(Written task): Write out, from the entries below, exactly the lines that run between the lines holding "(439, 226) = (381, 164): yellow" and "(483, 263) = (355, 129): none -> blue pencil", inclusive, and stop there.

(Exercise input):
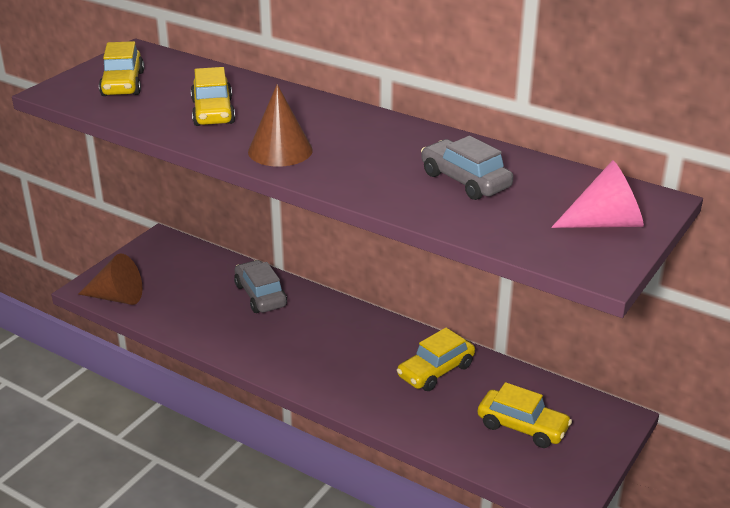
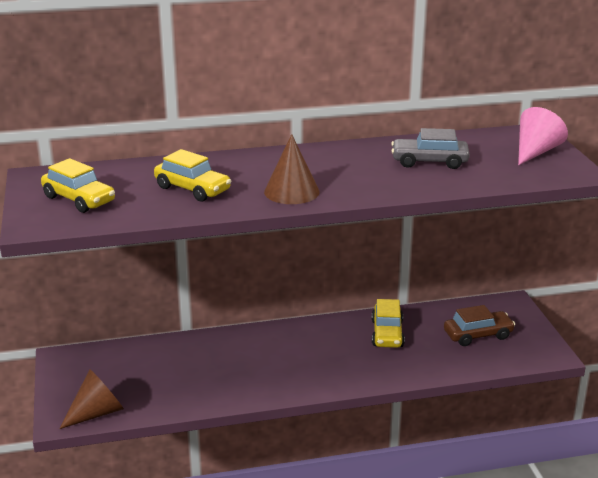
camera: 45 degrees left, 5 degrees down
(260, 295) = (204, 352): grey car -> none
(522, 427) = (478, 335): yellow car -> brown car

==

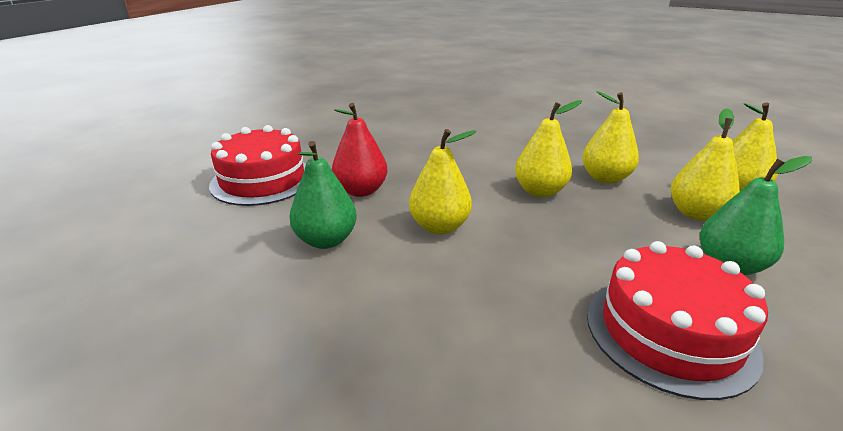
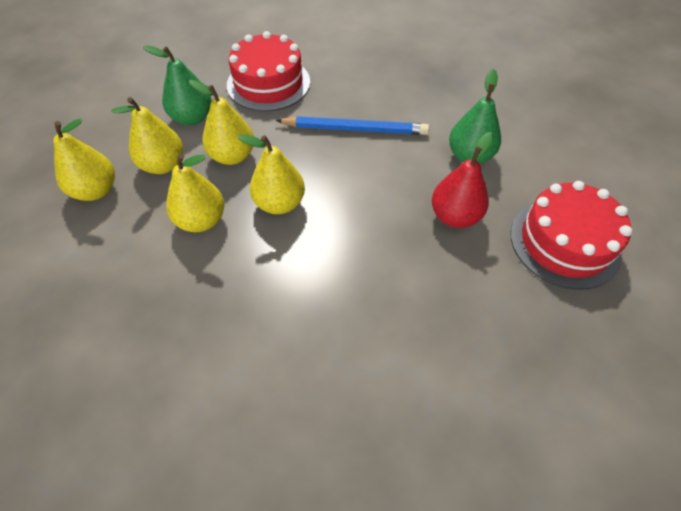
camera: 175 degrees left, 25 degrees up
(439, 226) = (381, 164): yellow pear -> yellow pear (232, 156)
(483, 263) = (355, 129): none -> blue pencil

---

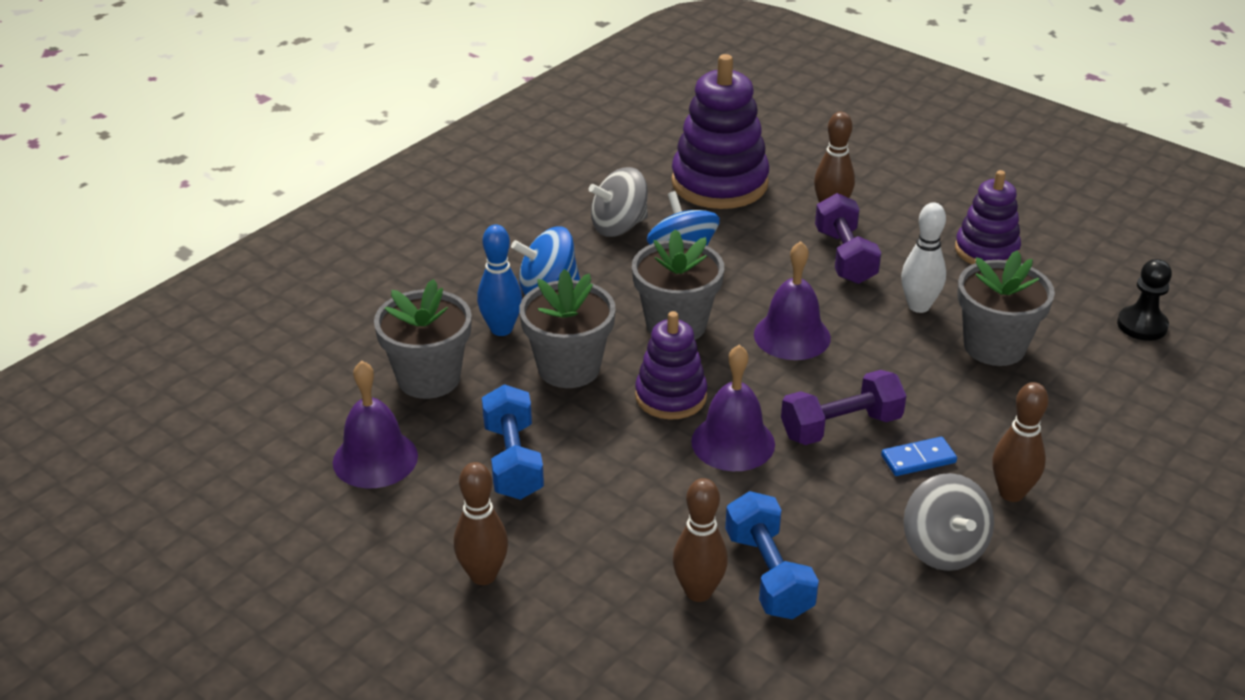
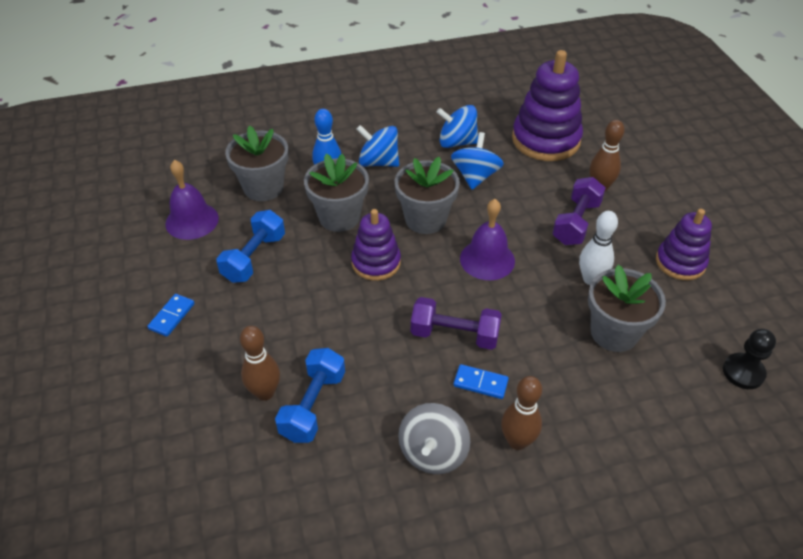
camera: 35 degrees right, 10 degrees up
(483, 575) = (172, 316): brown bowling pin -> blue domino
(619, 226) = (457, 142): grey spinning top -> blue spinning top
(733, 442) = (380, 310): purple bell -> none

(Exercise result):
(439, 226) = (381, 164): yellow pear -> yellow pear (232, 156)
(483, 263) = (355, 129): none -> blue pencil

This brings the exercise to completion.